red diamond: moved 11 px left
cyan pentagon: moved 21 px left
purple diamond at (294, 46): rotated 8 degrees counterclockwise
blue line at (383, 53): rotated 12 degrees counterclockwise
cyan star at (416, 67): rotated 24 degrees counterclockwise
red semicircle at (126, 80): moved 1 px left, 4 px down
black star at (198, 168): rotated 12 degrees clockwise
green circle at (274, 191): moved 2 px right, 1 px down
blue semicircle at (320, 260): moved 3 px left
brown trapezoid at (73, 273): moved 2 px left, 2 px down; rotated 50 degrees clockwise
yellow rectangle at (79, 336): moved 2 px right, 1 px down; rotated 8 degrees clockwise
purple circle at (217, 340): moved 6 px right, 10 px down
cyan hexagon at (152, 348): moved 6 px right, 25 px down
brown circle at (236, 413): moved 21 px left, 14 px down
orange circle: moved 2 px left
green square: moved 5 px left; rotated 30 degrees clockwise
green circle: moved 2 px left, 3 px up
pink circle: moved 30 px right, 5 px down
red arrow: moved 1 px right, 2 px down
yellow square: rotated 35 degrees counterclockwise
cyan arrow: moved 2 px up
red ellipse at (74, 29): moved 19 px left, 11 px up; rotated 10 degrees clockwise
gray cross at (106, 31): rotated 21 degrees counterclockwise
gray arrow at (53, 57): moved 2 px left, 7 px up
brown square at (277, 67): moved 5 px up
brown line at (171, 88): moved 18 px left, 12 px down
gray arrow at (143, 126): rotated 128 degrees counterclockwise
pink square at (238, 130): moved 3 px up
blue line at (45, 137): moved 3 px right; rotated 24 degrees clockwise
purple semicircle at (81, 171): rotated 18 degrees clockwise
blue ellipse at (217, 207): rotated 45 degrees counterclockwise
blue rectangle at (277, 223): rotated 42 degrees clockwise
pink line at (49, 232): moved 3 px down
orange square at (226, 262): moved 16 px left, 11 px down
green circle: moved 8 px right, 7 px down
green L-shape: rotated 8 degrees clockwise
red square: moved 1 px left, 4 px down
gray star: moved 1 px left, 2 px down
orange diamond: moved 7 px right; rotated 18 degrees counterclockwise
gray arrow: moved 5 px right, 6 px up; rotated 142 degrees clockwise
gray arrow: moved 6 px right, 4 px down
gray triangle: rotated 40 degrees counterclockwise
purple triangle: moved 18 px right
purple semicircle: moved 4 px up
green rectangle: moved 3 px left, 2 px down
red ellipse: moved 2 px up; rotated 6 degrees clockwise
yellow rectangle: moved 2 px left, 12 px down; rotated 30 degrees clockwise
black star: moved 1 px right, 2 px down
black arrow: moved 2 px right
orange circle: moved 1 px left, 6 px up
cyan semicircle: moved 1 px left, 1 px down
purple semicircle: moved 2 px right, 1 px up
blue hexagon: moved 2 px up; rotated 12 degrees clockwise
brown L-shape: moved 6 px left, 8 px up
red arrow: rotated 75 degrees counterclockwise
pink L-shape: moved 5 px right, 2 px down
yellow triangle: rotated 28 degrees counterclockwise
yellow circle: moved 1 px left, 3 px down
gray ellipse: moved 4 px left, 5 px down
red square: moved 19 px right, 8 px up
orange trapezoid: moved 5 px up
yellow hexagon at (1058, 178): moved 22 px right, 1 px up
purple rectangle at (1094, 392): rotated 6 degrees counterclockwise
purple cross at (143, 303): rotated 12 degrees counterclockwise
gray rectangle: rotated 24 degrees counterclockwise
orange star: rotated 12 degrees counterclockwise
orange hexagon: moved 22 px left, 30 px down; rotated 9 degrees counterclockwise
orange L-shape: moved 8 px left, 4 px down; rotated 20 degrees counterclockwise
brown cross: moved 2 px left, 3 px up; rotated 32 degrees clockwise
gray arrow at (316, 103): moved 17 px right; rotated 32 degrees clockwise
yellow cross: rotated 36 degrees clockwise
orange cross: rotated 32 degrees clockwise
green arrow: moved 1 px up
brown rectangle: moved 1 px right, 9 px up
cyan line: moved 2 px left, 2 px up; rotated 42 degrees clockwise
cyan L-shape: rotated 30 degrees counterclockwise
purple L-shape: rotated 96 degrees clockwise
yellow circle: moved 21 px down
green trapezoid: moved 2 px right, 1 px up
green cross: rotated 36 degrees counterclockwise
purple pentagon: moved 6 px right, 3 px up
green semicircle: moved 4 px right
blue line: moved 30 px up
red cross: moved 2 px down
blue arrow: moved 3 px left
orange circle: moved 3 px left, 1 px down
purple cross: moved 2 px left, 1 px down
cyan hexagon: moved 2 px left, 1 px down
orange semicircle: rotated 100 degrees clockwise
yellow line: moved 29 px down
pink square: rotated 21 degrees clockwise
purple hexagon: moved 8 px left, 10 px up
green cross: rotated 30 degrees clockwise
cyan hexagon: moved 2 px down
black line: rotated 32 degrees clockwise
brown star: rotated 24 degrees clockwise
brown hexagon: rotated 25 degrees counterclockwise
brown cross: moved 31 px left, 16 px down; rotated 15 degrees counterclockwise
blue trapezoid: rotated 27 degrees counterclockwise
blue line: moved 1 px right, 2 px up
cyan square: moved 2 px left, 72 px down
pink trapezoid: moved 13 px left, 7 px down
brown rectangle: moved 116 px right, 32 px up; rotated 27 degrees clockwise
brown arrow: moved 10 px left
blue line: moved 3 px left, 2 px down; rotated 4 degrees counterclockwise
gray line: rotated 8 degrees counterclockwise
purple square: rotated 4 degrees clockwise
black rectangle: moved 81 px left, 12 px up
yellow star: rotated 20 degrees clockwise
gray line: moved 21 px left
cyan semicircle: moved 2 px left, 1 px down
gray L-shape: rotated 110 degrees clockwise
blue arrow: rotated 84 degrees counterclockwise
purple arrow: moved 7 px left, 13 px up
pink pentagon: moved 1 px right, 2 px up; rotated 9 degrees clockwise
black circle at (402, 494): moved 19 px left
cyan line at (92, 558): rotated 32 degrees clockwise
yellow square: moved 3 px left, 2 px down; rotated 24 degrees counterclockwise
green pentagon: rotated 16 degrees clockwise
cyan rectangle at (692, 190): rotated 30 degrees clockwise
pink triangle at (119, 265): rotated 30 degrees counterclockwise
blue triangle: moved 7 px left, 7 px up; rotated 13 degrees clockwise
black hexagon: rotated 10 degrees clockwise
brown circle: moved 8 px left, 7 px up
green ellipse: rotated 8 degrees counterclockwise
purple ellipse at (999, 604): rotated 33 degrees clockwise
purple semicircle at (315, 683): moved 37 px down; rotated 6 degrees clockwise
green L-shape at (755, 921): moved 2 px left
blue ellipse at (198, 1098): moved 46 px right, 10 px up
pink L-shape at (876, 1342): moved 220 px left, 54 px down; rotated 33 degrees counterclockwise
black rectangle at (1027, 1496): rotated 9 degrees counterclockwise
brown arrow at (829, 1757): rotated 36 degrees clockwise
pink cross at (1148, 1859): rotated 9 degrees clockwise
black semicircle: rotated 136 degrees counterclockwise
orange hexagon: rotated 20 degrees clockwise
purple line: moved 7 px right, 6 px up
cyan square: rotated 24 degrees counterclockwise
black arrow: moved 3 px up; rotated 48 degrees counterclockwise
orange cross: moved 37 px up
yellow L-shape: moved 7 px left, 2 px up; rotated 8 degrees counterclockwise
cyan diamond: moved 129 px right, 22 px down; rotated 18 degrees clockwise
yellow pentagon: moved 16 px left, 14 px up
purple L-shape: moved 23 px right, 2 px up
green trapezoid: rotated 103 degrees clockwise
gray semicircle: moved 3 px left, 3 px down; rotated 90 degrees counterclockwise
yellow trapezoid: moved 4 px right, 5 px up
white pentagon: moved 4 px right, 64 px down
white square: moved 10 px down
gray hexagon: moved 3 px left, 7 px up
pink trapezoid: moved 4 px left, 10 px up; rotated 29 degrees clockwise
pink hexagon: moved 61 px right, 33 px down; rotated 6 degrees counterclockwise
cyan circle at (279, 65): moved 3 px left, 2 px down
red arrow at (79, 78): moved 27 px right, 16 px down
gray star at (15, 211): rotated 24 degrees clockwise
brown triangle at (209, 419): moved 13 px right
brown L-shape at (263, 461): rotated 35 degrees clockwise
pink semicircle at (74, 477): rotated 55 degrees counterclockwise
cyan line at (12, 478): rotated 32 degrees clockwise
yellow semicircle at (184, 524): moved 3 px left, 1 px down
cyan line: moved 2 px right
____________________
- EXERCISE PROMPT
Task for the records above: copy every line in which the word "triangle" occurs.

- SOLUTION TO THIS EXERCISE
gray triangle: rotated 40 degrees counterclockwise
purple triangle: moved 18 px right
yellow triangle: rotated 28 degrees counterclockwise
pink triangle at (119, 265): rotated 30 degrees counterclockwise
blue triangle: moved 7 px left, 7 px up; rotated 13 degrees clockwise
brown triangle at (209, 419): moved 13 px right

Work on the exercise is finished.